[Scene comparison data]
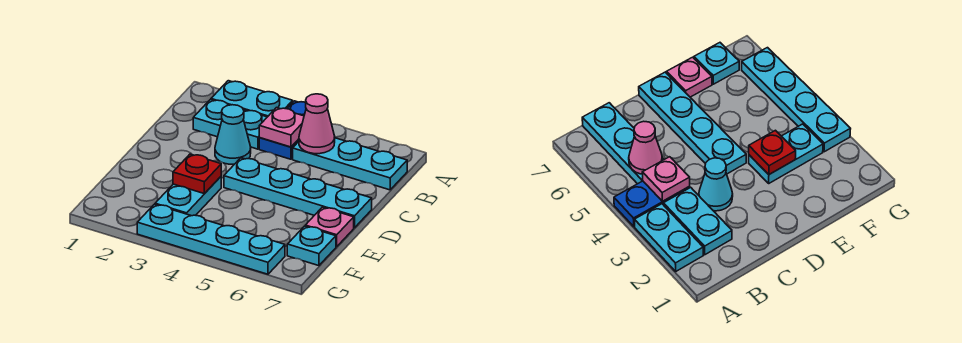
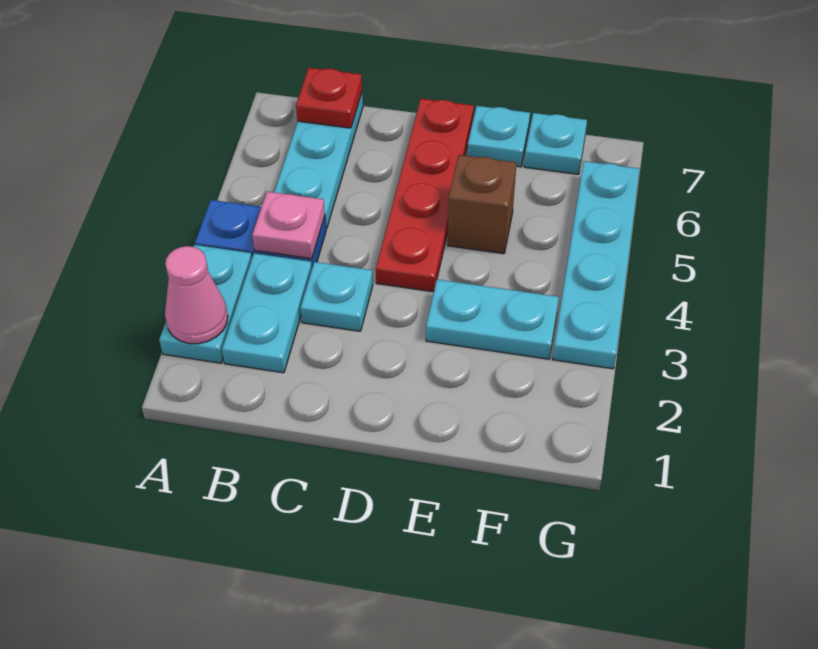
pink 1x1 cone [299,94,335,154] -> pink 1x1 cone moved to [165,246,228,344]
cyan 1x1 cone [215,105,251,164] -> cyan 1x1 plate [301,262,373,331]
cyan 1x4 plate [224,158,372,228] -> red 1x4 plate [376,99,474,292]
red 1x1 plate [173,154,221,194] -> red 1x1 plate moved to [296,68,362,128]
none -> brown 1x1 brick [448,155,516,254]
pink 1x1 plate [305,207,354,247] -> cyan 1x1 plate [467,106,530,167]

- _TASK BRIEF_
Counting only lines above that contain the string "cone", report how many there are and write nothing further.

- _YOUR SOLUTION_
2